= Goal of the exercise =
Every entry is to be returned exactly as it stands; the pictures are to be dropped.

= Records for the exercise =
□ □ □
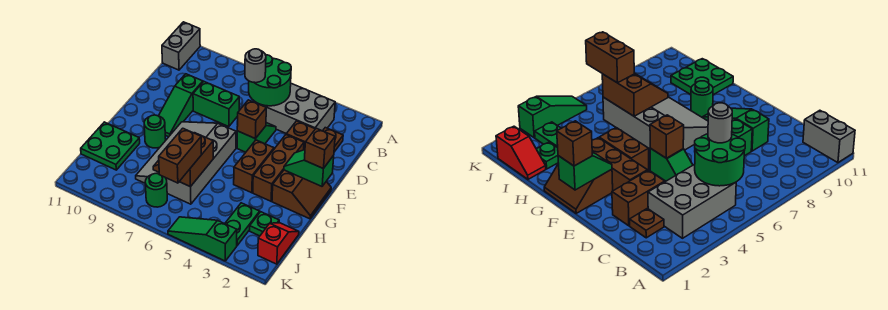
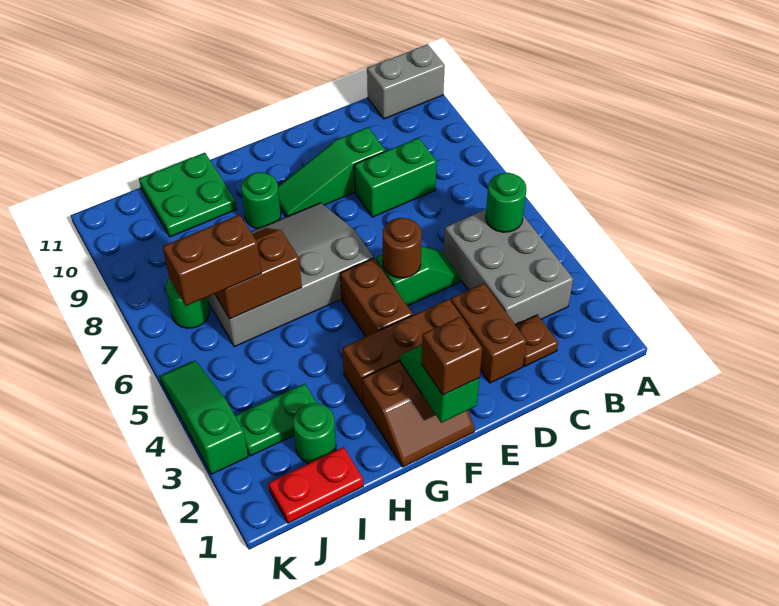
green round brick B5:C6 level 2 -> green round brick B5 level 2
grey round brick C6 level 3 -> none
green brick D7:D8 level 1 -> green brick C8:D8 level 1
brown brick E5 level 2 -> brown round brick E5 level 2
brown brick F4:G4 level 1 -> brown brick F4:F5 level 1
red slope I1:J1 level 1 top J -> red plate I1:J1 level 1
green plate I2 level 1 -> green round brick I2 level 1

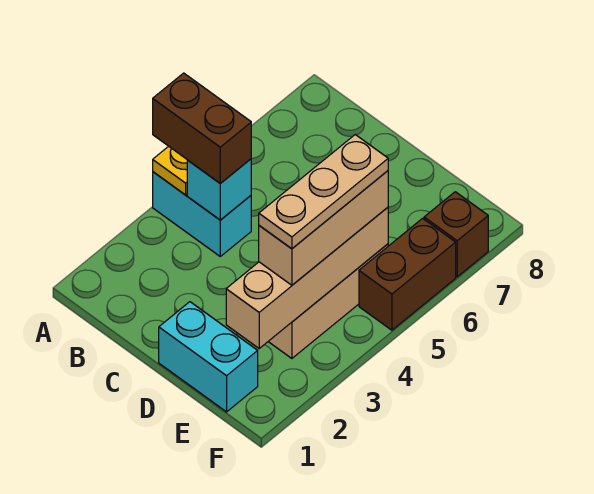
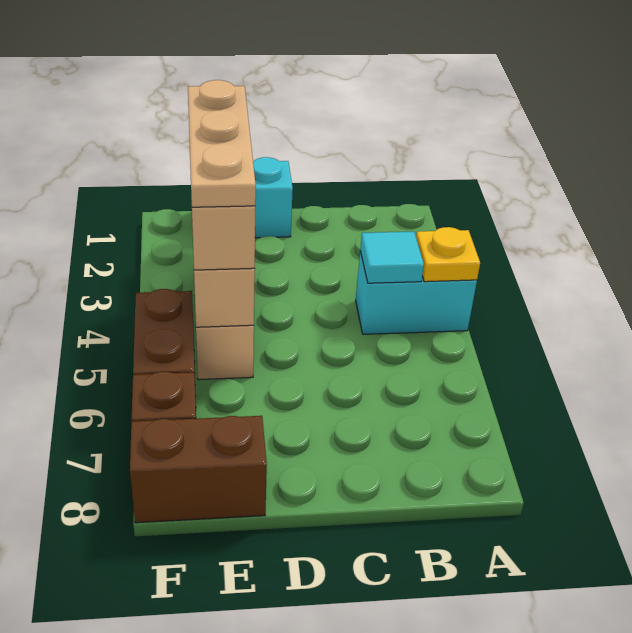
brown brick A4:B4 level 3 -> brown brick E8:F8 level 1
cyan brick B4 level 2 -> cyan tile B4 level 2

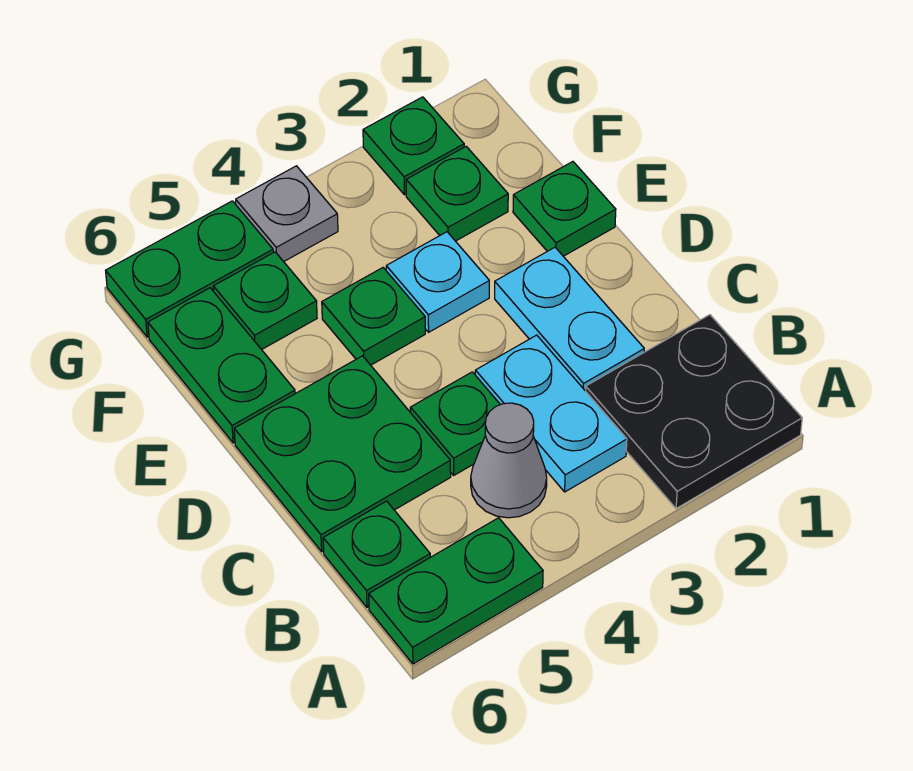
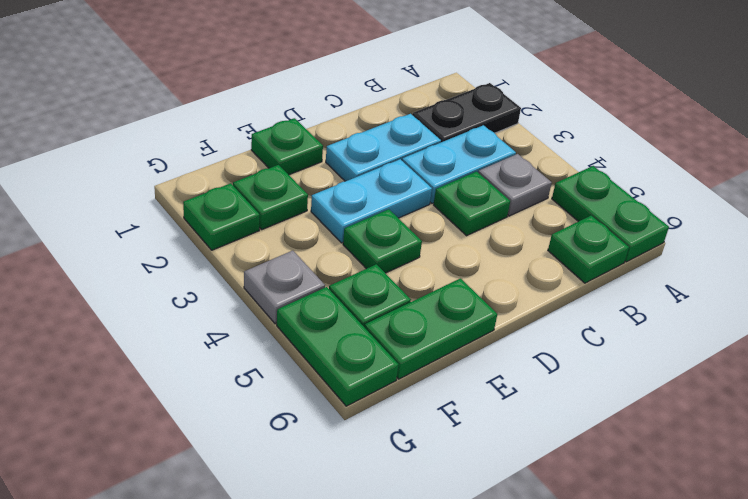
black plate A1:B2 level 1 -> black plate A2:B2 level 1
grey cone B4 level 1 -> grey plate B4 level 1
green plate C5:D6 level 1 -> none
cyan plate E3 level 1 -> cyan plate D3:E3 level 1

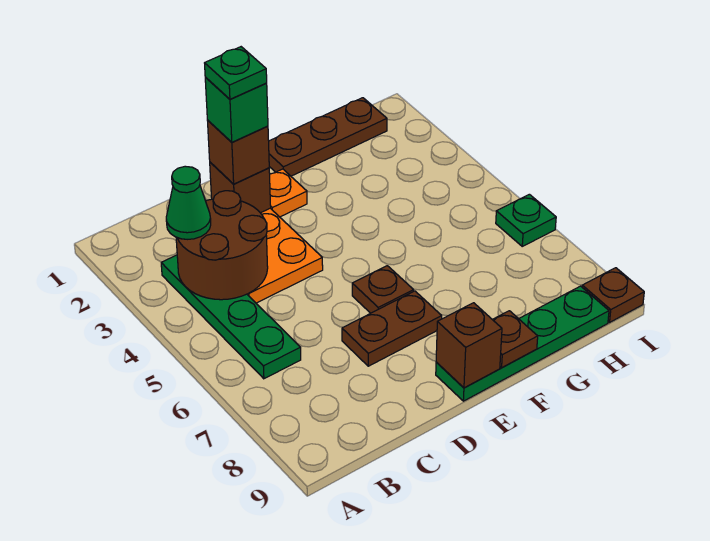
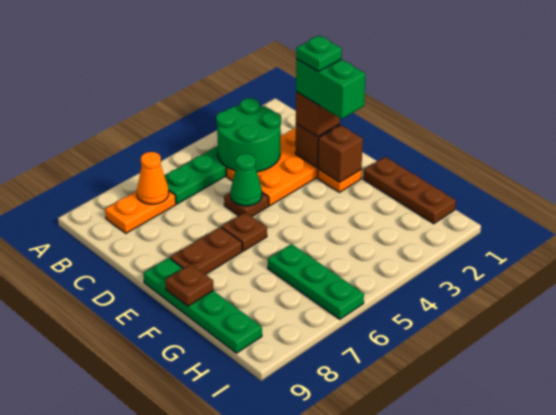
brown round brick B3:C4 level 2 -> green round brick B3:C4 level 2
green cone B3 level 3 -> green cone D5 level 2
none -> orange plate B7:B8 level 1
none -> orange cone B7 level 2
green brick D2 level 4 -> green brick D2:E2 level 4
brown plate D7:E7 level 1 -> brown plate E7:E8 level 1
brown brick E9 level 2 -> brown brick E2 level 2
green plate I6 level 1 -> green plate G6:I6 level 1
brown plate I9 level 1 -> brown plate D5 level 1

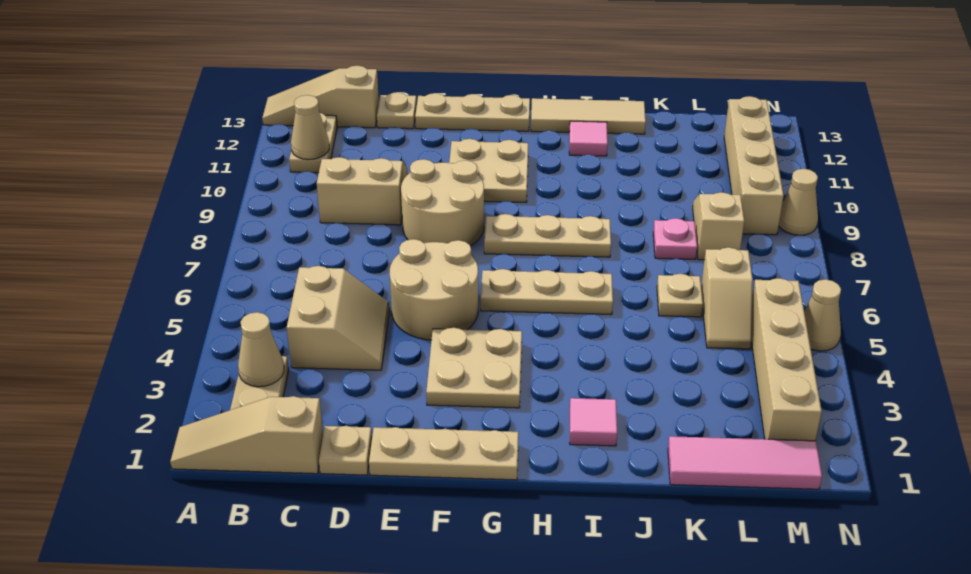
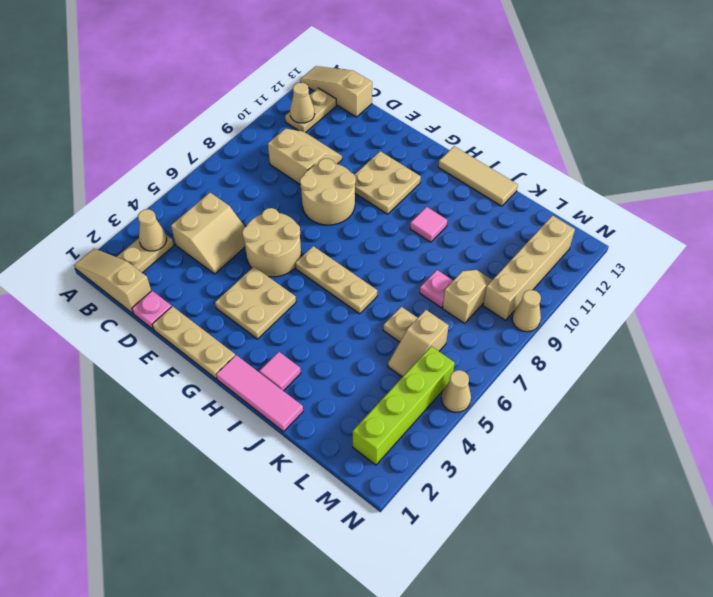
tan plate D1 level 1 -> pink plate D1 level 1
tan plate D13 level 1 -> none
tan plate E13:G13 level 1 -> none
tan plate G8:I8 level 1 -> none
pink tile I12 level 1 -> pink tile I10 level 1
pink tile K1:M1 level 1 -> pink tile H1:J1 level 1
tan brick M2:M5 level 1 -> lime brick M2:M5 level 1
□ □ □
= Exercise result =
green round brick B5:C6 level 2 -> green round brick B5 level 2
grey round brick C6 level 3 -> none
green brick D7:D8 level 1 -> green brick C8:D8 level 1
brown brick E5 level 2 -> brown round brick E5 level 2
brown brick F4:G4 level 1 -> brown brick F4:F5 level 1
red slope I1:J1 level 1 top J -> red plate I1:J1 level 1
green plate I2 level 1 -> green round brick I2 level 1

brown brick A4:B4 level 3 -> brown brick E8:F8 level 1
cyan brick B4 level 2 -> cyan tile B4 level 2

black plate A1:B2 level 1 -> black plate A2:B2 level 1
grey cone B4 level 1 -> grey plate B4 level 1
green plate C5:D6 level 1 -> none
cyan plate E3 level 1 -> cyan plate D3:E3 level 1

brown round brick B3:C4 level 2 -> green round brick B3:C4 level 2
green cone B3 level 3 -> green cone D5 level 2
none -> orange plate B7:B8 level 1
none -> orange cone B7 level 2
green brick D2 level 4 -> green brick D2:E2 level 4
brown plate D7:E7 level 1 -> brown plate E7:E8 level 1
brown brick E9 level 2 -> brown brick E2 level 2
green plate I6 level 1 -> green plate G6:I6 level 1
brown plate I9 level 1 -> brown plate D5 level 1

tan plate D1 level 1 -> pink plate D1 level 1
tan plate D13 level 1 -> none
tan plate E13:G13 level 1 -> none
tan plate G8:I8 level 1 -> none
pink tile I12 level 1 -> pink tile I10 level 1
pink tile K1:M1 level 1 -> pink tile H1:J1 level 1
tan brick M2:M5 level 1 -> lime brick M2:M5 level 1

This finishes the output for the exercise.